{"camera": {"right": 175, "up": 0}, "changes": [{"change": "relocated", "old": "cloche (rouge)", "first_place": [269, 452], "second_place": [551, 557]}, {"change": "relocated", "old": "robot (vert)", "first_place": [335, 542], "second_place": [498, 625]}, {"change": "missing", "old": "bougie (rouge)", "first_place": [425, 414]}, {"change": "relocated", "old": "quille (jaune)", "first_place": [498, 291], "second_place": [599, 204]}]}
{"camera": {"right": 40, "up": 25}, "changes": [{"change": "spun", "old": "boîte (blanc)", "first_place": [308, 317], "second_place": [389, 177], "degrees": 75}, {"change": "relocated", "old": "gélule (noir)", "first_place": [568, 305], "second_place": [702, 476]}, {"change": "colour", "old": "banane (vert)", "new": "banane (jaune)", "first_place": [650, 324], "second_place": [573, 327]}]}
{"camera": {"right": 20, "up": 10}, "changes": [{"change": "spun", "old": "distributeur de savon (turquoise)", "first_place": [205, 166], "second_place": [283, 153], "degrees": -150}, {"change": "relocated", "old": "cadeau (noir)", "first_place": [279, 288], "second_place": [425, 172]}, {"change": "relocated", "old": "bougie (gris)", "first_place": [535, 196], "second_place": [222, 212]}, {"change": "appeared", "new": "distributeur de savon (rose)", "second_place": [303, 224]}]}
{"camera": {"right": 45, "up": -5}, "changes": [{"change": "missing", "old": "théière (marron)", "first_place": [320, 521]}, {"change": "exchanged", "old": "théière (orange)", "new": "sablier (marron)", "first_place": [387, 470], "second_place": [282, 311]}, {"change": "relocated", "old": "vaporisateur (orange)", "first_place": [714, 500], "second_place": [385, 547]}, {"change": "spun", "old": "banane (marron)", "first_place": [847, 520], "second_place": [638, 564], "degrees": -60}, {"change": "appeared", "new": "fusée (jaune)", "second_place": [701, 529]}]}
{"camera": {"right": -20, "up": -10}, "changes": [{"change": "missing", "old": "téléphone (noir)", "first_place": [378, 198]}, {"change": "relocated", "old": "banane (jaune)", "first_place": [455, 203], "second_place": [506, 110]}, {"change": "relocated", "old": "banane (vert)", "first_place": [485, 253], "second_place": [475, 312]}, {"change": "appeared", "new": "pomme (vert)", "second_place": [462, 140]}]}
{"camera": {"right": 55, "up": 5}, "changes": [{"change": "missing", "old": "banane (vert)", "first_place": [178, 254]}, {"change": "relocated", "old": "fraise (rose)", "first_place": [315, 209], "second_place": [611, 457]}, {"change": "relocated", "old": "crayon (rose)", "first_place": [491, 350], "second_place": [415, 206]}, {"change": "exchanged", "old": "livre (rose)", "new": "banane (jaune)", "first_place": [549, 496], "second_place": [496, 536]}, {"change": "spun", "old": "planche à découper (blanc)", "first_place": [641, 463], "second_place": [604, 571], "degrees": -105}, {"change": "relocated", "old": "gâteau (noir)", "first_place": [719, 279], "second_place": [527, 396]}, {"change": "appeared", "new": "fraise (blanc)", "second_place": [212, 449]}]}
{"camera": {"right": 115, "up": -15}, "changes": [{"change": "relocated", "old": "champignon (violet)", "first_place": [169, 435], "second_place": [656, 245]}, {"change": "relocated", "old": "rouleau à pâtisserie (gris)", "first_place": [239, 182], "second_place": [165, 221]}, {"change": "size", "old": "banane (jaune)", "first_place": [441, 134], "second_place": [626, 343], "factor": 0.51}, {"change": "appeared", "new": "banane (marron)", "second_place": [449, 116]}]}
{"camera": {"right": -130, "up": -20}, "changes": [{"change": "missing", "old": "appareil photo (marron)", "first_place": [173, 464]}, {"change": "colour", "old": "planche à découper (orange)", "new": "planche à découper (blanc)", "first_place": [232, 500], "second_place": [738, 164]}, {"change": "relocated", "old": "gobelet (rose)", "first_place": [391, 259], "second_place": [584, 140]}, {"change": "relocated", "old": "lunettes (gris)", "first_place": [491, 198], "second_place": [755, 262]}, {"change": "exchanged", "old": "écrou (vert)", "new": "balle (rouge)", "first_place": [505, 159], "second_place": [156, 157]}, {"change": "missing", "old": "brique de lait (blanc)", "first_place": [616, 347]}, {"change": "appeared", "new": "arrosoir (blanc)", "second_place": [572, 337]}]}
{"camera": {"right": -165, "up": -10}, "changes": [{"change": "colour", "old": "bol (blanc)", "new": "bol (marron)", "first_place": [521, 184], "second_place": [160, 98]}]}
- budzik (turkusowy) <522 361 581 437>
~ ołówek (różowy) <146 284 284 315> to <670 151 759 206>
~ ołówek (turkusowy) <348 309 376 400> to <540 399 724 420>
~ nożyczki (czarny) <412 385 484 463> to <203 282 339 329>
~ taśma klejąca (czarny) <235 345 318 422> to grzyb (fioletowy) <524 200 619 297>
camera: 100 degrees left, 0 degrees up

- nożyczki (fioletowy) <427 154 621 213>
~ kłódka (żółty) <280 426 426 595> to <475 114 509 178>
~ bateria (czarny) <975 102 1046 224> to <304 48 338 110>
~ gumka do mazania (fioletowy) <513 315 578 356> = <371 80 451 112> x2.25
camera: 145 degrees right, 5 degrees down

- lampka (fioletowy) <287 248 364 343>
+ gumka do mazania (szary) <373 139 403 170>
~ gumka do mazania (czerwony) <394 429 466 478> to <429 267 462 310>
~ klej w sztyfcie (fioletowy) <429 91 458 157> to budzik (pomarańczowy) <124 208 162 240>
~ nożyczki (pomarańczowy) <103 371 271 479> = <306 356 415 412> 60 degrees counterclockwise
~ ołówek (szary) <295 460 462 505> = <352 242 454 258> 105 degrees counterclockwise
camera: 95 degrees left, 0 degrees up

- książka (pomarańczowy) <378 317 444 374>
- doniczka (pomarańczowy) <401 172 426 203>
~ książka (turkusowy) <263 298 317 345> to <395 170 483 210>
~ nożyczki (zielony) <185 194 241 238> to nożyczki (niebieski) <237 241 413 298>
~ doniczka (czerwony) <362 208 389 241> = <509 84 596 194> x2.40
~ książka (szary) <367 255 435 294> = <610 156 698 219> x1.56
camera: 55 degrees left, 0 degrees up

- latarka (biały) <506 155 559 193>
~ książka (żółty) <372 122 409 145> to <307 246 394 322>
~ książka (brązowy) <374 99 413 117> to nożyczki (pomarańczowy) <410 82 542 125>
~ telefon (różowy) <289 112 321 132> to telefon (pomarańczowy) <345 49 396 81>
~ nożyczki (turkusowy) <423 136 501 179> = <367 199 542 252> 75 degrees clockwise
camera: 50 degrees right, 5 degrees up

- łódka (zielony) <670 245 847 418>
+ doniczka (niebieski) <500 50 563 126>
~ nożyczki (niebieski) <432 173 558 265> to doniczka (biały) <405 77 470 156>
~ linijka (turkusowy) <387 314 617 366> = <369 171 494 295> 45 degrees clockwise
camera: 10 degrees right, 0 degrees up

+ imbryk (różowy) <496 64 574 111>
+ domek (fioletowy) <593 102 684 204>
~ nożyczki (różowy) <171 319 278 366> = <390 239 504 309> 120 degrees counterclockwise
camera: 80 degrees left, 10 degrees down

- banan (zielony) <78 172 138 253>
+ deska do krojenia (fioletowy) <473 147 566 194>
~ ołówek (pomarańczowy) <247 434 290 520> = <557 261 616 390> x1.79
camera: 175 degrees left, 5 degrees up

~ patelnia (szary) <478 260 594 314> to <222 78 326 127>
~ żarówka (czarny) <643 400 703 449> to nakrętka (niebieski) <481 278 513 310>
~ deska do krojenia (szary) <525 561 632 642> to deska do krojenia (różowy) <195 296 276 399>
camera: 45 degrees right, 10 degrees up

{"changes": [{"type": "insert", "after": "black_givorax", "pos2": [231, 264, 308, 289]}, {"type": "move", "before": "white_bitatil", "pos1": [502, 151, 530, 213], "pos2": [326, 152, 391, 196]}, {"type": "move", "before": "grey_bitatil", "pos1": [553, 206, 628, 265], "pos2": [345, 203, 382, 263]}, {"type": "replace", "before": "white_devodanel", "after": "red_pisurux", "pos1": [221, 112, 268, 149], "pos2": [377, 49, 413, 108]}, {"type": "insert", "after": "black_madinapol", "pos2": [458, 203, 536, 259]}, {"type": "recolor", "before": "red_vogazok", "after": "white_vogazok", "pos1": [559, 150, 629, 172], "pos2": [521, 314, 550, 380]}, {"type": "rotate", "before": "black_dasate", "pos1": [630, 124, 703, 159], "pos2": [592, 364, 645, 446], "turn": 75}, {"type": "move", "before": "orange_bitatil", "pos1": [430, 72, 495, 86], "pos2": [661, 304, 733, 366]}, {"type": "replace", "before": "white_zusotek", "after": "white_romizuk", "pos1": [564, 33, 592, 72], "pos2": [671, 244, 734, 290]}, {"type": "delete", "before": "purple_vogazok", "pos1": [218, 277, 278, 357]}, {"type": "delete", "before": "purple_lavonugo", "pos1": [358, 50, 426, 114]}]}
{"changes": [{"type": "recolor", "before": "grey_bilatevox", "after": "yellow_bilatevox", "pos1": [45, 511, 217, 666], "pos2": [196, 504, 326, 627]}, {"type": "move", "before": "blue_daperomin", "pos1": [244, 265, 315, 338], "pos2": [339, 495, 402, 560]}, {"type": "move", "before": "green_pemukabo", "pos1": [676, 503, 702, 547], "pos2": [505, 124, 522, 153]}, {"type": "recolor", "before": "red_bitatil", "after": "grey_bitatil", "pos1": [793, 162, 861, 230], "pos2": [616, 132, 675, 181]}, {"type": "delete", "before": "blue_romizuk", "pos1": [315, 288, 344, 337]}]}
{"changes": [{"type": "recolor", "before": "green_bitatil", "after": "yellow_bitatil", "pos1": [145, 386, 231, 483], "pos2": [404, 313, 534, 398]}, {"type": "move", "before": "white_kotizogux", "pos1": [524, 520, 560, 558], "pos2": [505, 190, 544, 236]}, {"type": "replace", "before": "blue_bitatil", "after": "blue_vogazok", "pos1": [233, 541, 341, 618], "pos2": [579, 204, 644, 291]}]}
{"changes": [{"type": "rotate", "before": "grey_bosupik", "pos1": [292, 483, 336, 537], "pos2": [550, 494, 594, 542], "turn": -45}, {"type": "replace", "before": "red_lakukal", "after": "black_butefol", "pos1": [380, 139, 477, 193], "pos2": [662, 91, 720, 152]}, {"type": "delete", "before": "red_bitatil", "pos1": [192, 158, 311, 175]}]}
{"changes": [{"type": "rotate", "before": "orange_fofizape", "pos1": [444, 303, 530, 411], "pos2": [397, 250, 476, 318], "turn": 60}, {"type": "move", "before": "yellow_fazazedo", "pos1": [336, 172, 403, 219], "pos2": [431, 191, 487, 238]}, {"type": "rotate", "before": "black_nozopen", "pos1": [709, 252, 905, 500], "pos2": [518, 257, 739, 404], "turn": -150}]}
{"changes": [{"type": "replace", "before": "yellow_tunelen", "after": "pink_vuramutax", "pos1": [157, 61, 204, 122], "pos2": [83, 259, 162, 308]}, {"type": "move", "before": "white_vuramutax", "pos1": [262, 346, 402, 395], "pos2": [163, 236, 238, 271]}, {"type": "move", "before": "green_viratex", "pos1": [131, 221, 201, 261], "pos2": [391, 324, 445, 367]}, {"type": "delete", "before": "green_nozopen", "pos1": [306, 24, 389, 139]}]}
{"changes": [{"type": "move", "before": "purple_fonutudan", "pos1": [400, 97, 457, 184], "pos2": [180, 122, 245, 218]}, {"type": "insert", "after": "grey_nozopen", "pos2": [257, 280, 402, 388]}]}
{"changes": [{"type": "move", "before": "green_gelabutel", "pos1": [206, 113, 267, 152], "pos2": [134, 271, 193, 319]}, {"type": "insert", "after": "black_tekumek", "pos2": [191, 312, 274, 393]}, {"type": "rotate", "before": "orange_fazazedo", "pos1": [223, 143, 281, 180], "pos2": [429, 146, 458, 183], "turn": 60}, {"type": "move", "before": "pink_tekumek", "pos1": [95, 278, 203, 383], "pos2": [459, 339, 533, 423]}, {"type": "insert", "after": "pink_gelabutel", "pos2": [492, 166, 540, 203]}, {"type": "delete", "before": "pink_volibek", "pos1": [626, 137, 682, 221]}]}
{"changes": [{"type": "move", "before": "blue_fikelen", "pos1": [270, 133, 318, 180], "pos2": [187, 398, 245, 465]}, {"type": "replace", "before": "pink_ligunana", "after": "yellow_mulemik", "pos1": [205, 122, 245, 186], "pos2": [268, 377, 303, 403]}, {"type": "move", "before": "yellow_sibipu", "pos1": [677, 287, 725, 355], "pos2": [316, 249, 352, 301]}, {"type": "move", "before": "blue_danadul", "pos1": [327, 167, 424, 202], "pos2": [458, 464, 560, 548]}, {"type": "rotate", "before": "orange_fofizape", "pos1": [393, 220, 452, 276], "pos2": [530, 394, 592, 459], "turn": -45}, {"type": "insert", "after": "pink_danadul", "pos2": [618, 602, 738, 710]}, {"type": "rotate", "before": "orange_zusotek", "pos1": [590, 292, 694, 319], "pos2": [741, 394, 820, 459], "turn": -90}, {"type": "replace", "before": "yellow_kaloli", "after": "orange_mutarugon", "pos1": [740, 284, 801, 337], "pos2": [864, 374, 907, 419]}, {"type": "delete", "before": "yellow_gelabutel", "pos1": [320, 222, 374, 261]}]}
········
WHAT YOU NEED TO DO »
Write down again, exactly as given, only the lines above that fall from the line with "- budzik (turkusowy) <522 361 581 437>" to the line with "200 619 297>", inclusive.

RESPONSE BELOW »
- budzik (turkusowy) <522 361 581 437>
~ ołówek (różowy) <146 284 284 315> to <670 151 759 206>
~ ołówek (turkusowy) <348 309 376 400> to <540 399 724 420>
~ nożyczki (czarny) <412 385 484 463> to <203 282 339 329>
~ taśma klejąca (czarny) <235 345 318 422> to grzyb (fioletowy) <524 200 619 297>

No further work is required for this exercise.